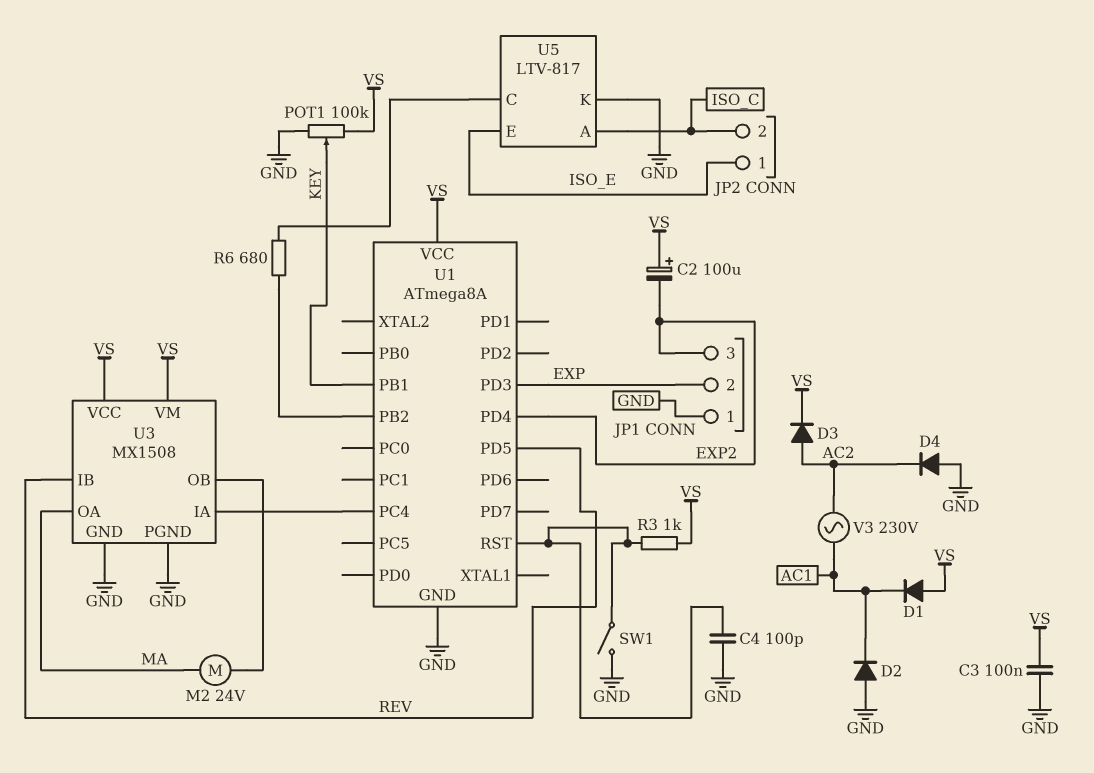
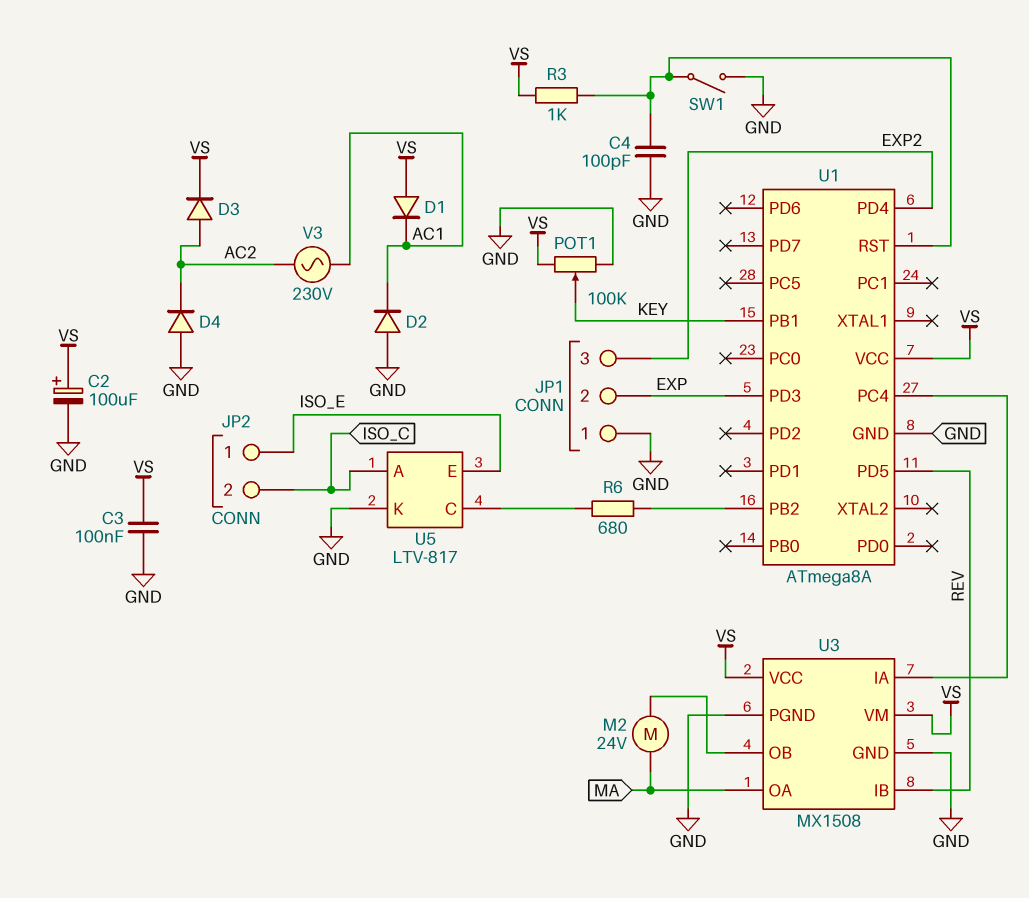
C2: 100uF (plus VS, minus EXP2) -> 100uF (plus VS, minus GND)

★ ★ ★

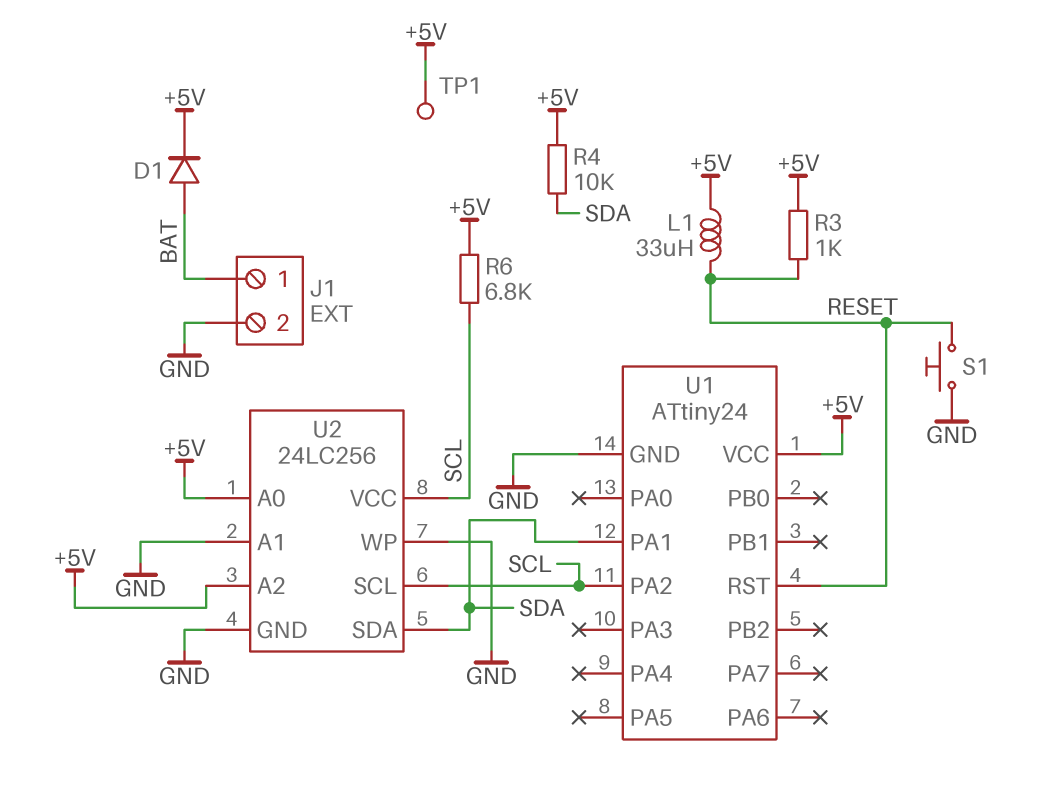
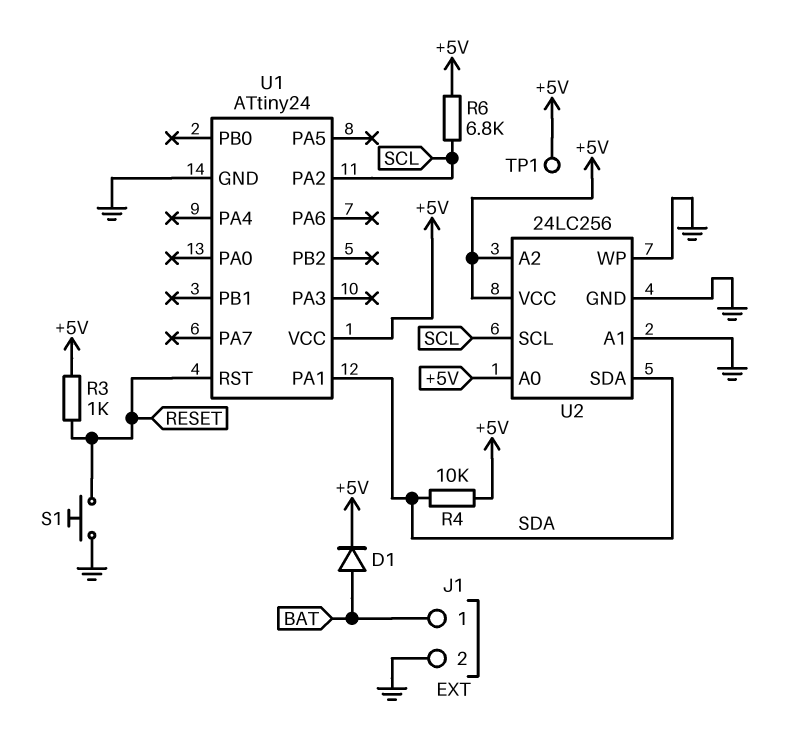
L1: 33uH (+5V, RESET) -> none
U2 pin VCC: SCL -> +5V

★ ★ ★

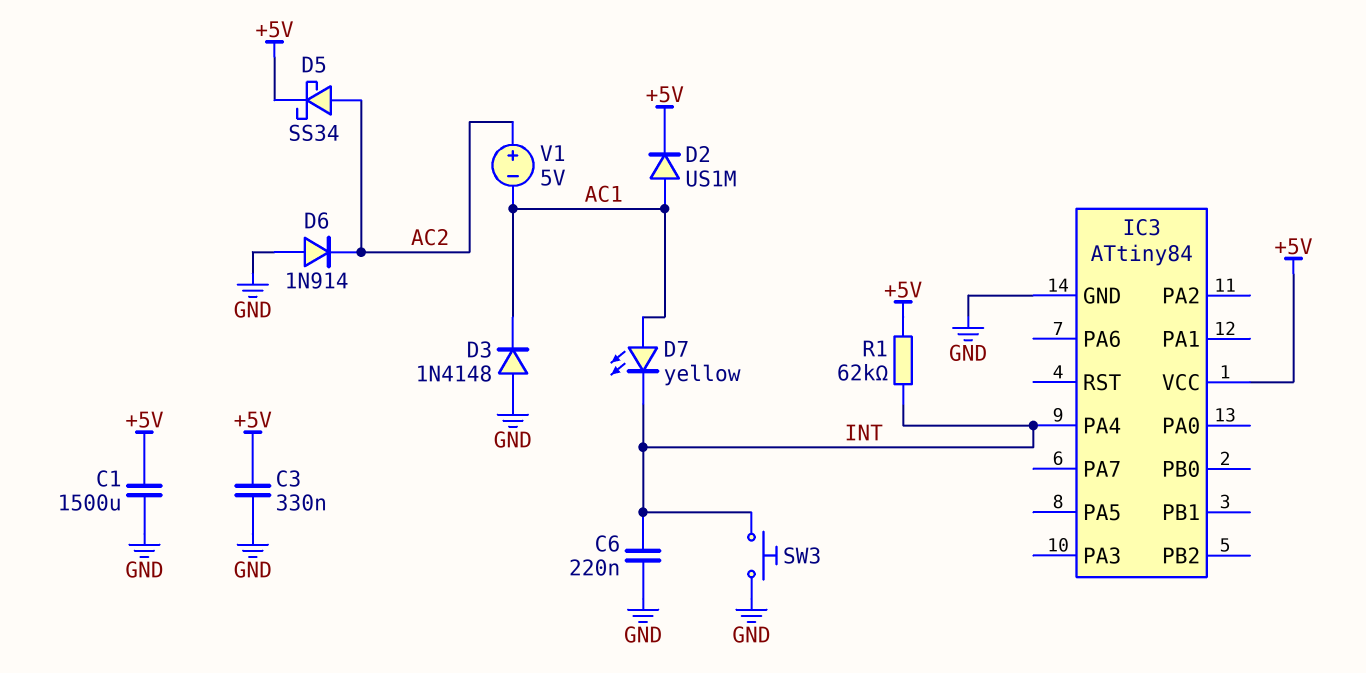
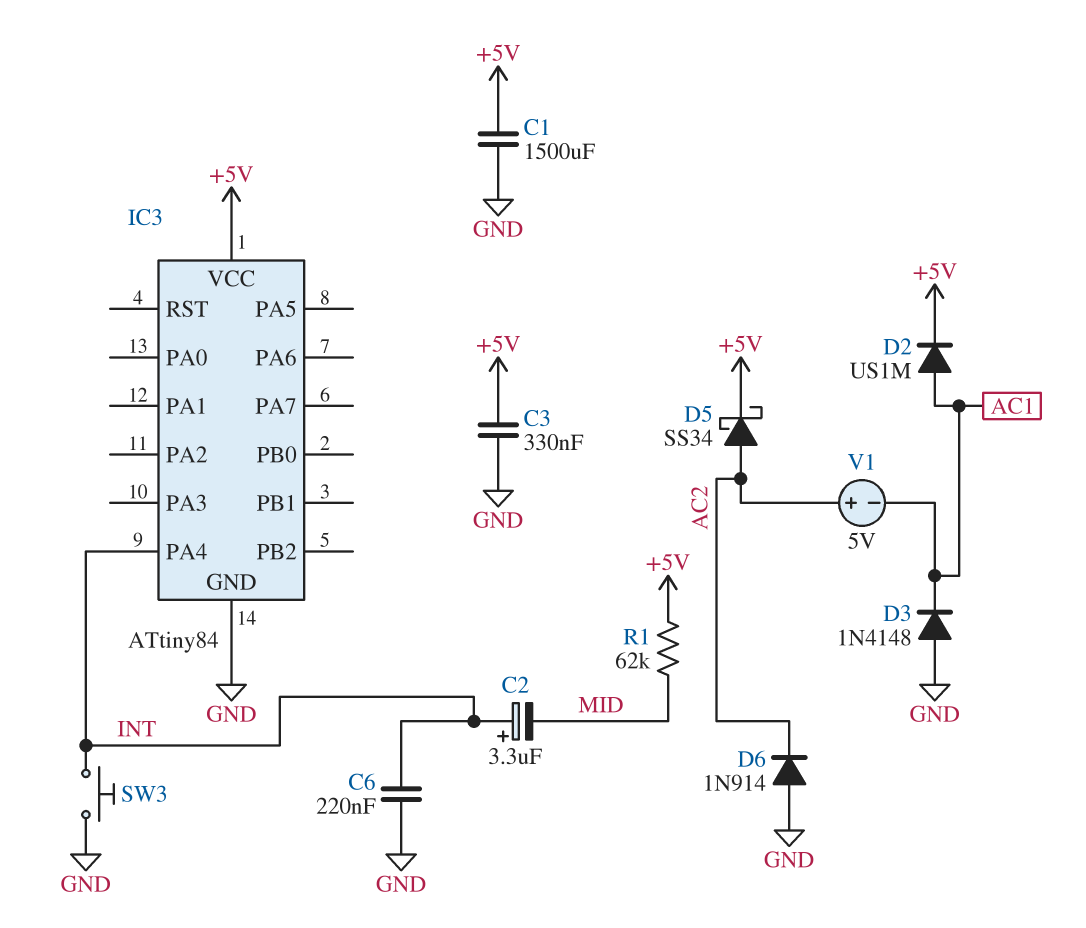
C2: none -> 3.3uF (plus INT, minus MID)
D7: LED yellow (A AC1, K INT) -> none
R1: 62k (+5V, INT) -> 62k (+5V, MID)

★ ★ ★

REQUIRED ACTION: For the listing above, state how many lines contain the word "plus", with no other words.

RESPONSE TO THE EXERCISE: 2